(Beginning of Available data)
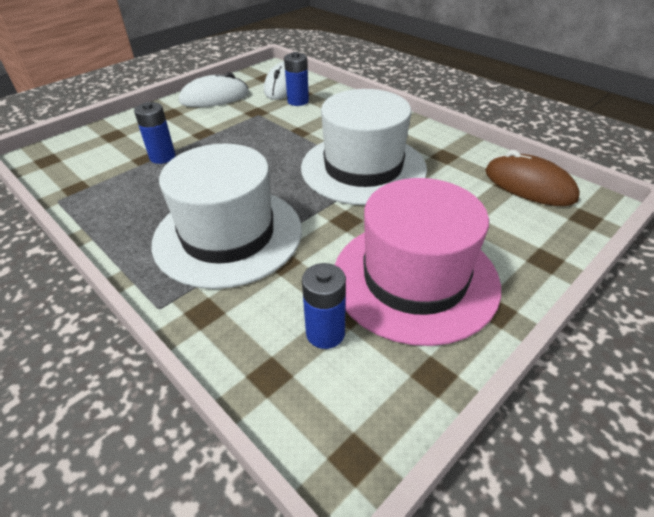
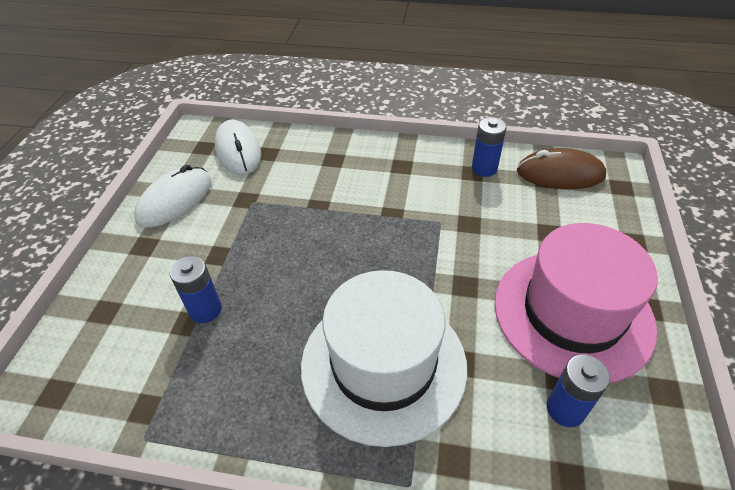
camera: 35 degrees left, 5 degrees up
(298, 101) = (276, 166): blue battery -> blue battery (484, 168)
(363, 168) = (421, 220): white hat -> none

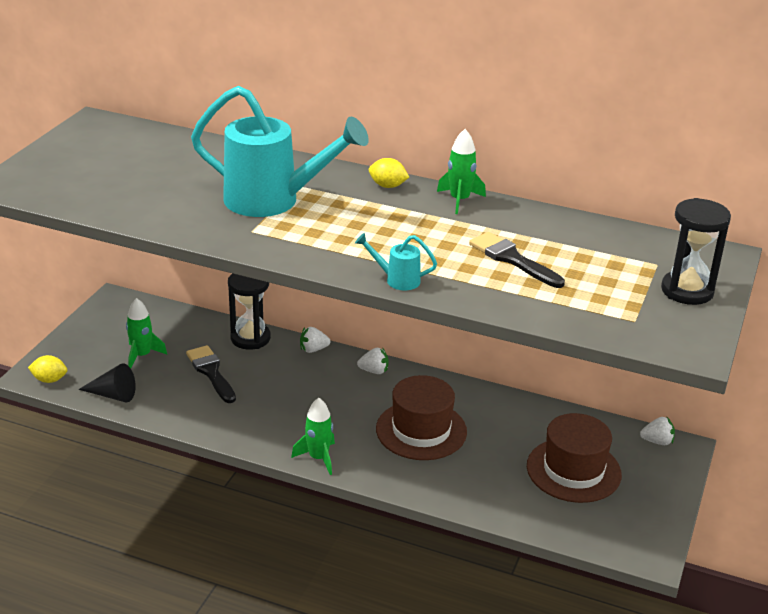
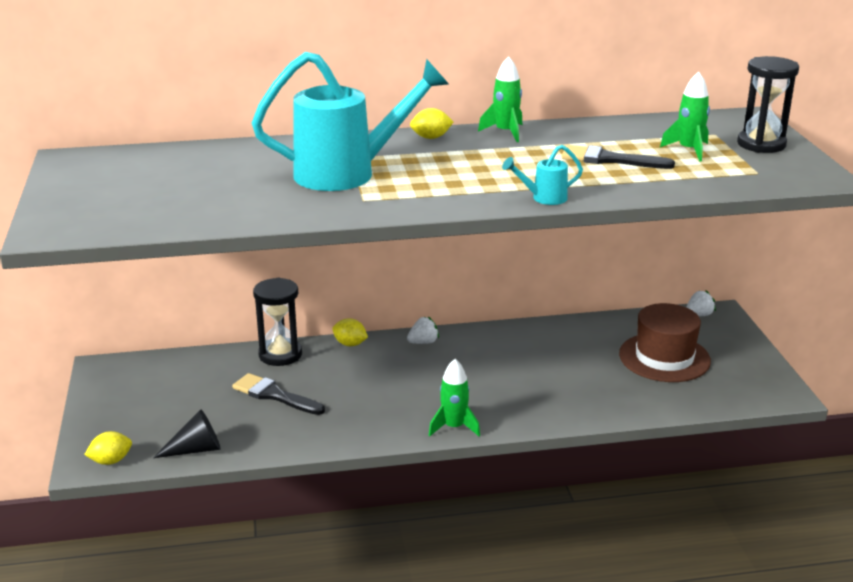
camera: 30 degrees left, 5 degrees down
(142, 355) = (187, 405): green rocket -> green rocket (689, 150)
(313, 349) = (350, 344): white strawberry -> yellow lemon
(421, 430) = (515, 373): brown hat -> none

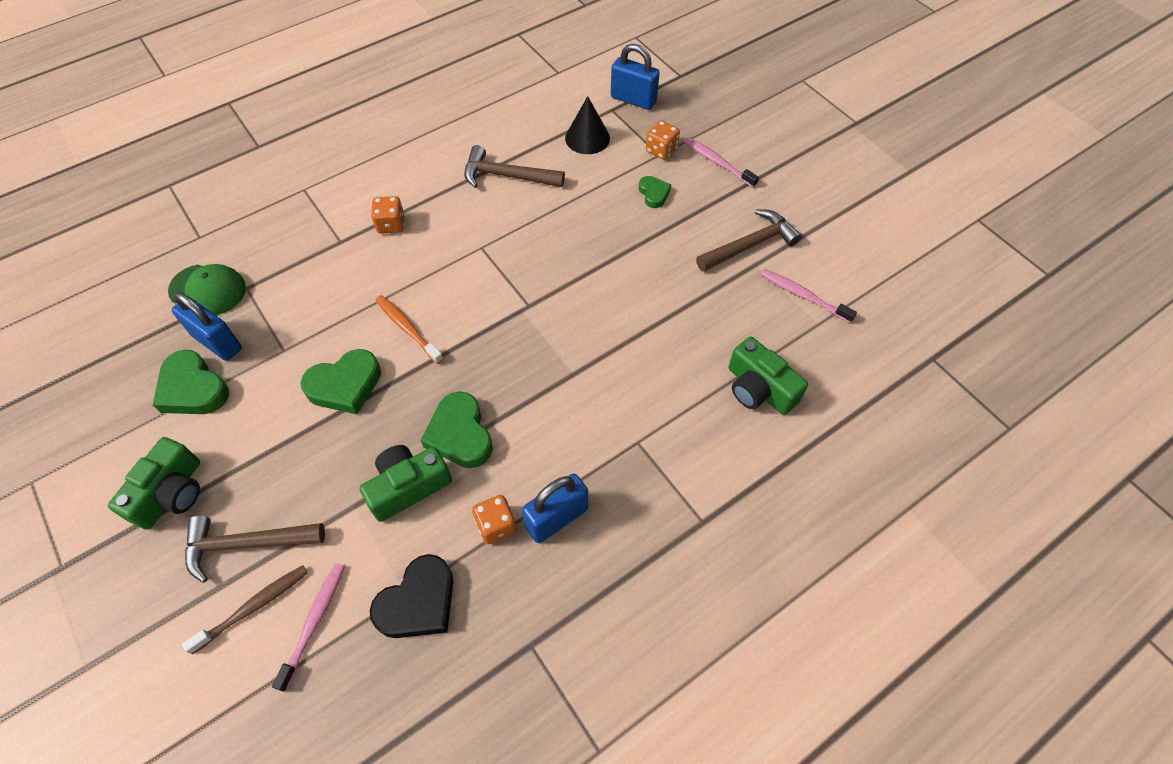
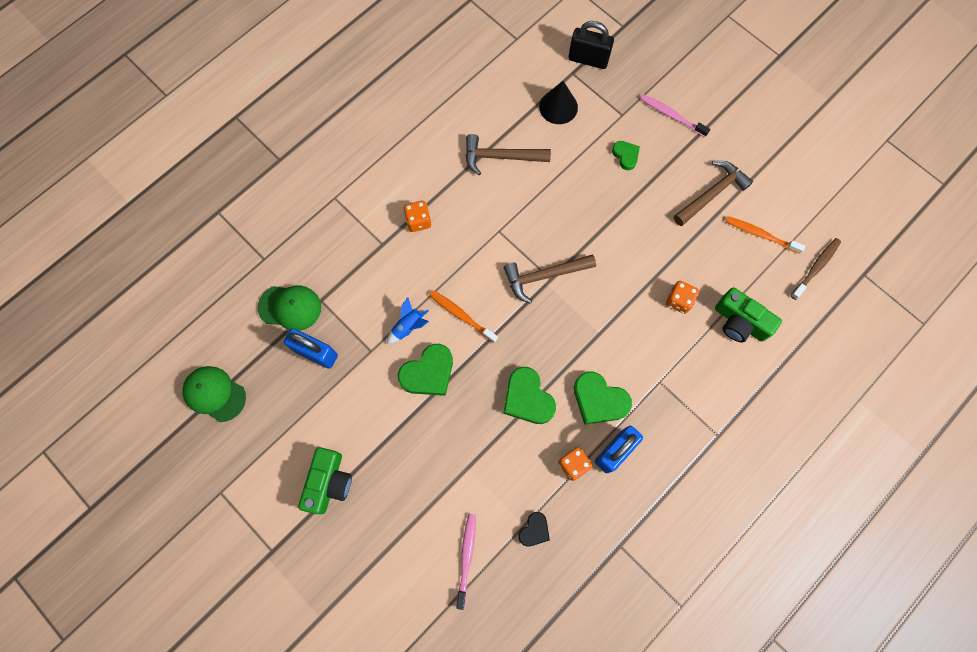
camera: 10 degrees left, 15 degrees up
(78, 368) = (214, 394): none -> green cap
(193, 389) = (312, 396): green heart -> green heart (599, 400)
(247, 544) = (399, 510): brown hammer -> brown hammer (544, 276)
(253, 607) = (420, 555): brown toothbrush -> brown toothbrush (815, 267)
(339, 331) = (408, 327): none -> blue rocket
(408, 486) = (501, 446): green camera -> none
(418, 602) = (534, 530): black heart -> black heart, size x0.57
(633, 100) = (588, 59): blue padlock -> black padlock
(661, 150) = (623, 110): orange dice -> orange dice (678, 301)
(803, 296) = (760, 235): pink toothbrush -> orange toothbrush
(End of Available data)
Wherever a line in the data above holds "toothbrush", copy that line.

(253, 607) = (420, 555): brown toothbrush -> brown toothbrush (815, 267)
(803, 296) = (760, 235): pink toothbrush -> orange toothbrush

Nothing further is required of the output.